Data records

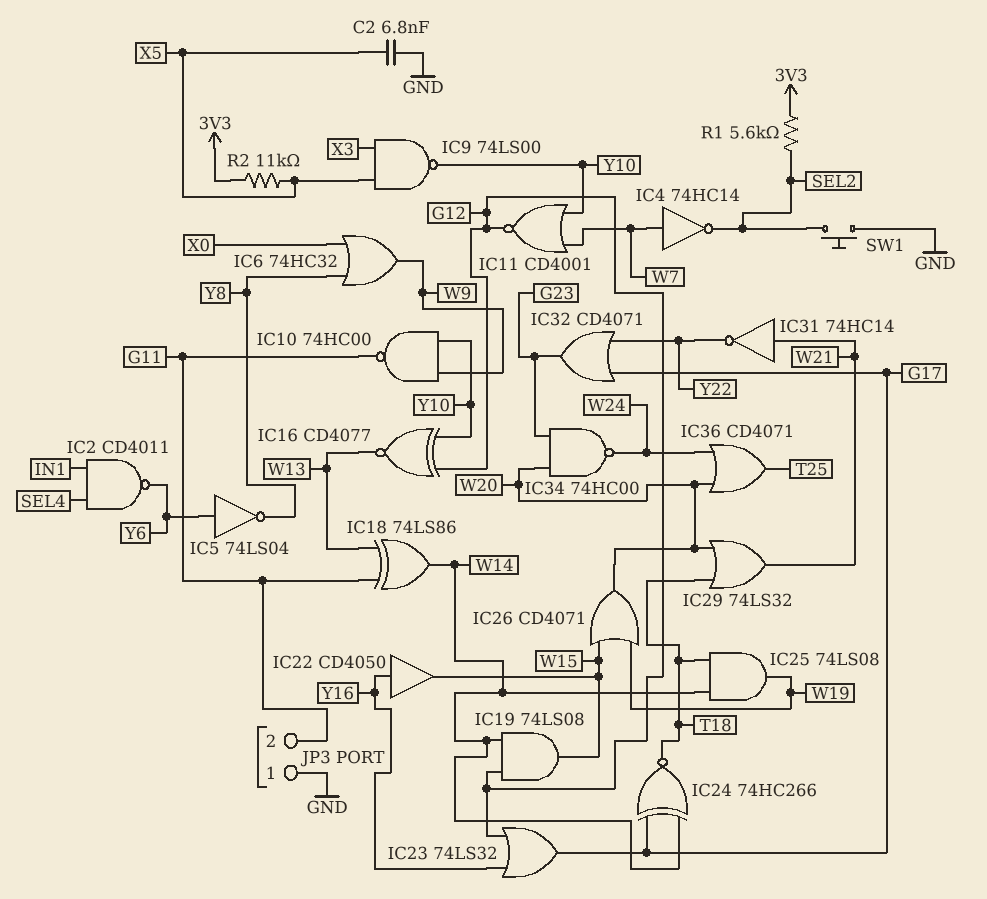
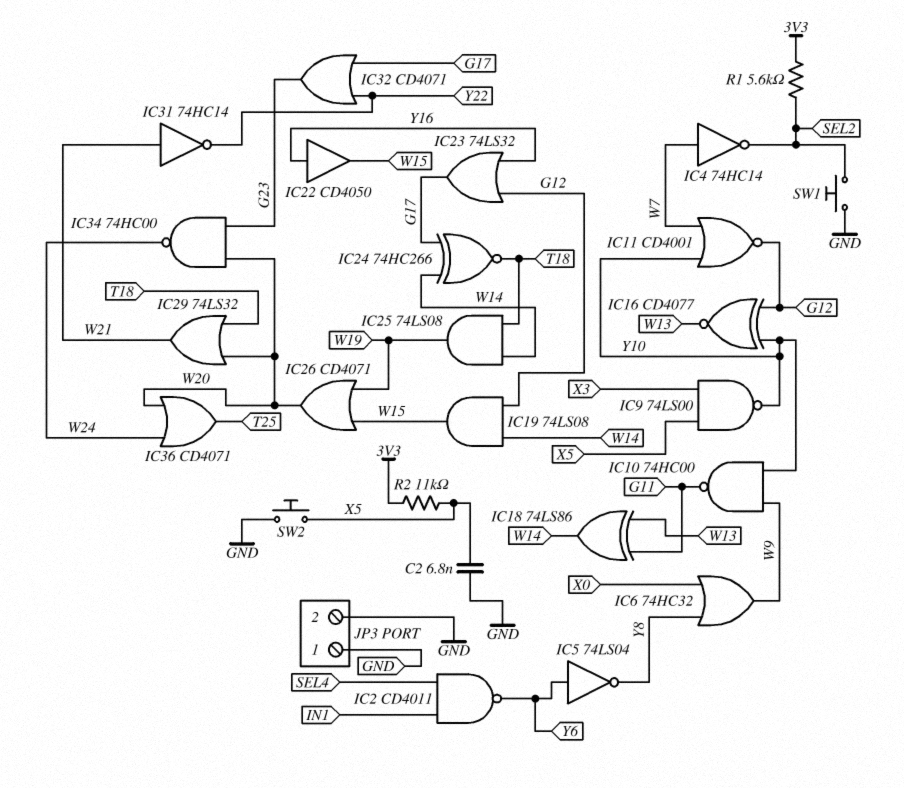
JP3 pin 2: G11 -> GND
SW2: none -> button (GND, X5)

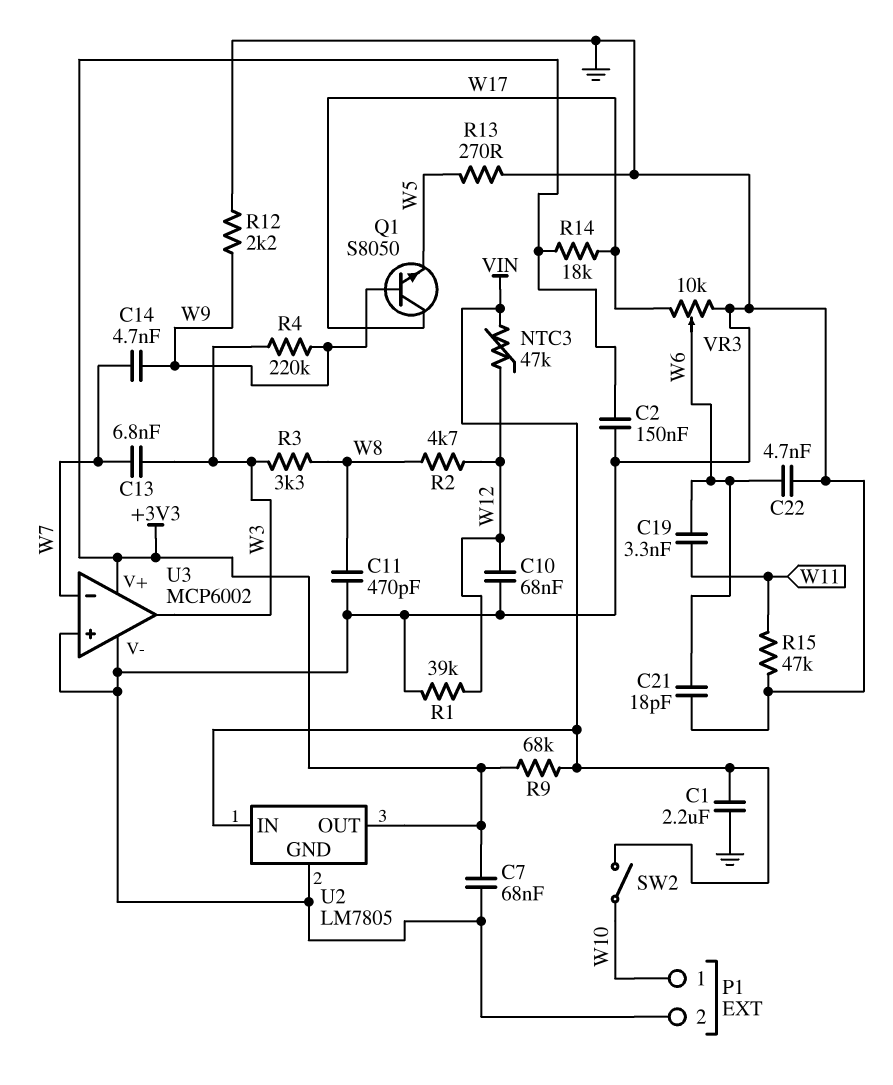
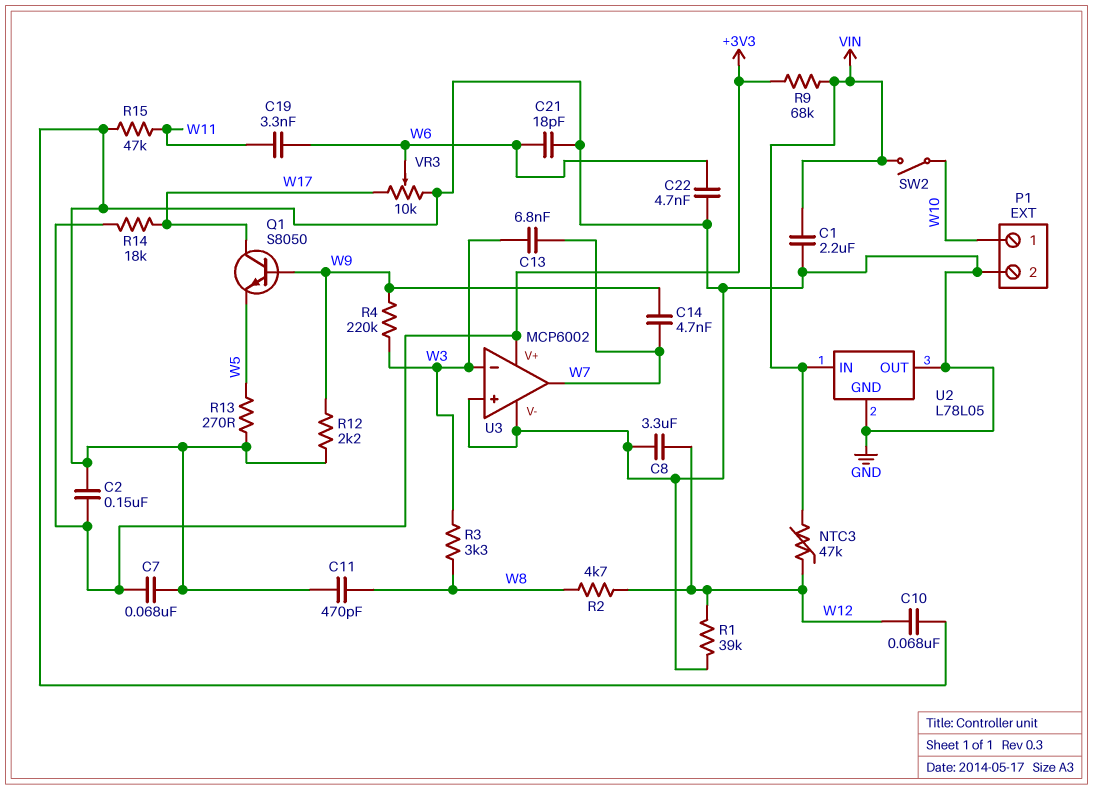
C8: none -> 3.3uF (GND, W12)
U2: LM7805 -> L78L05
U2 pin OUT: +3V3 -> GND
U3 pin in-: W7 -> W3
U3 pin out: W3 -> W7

[TASK STATEMENT] All lines with the string "none" must be copied from the data.

[EXERCISE SOLUTION]
SW2: none -> button (GND, X5)
C8: none -> 3.3uF (GND, W12)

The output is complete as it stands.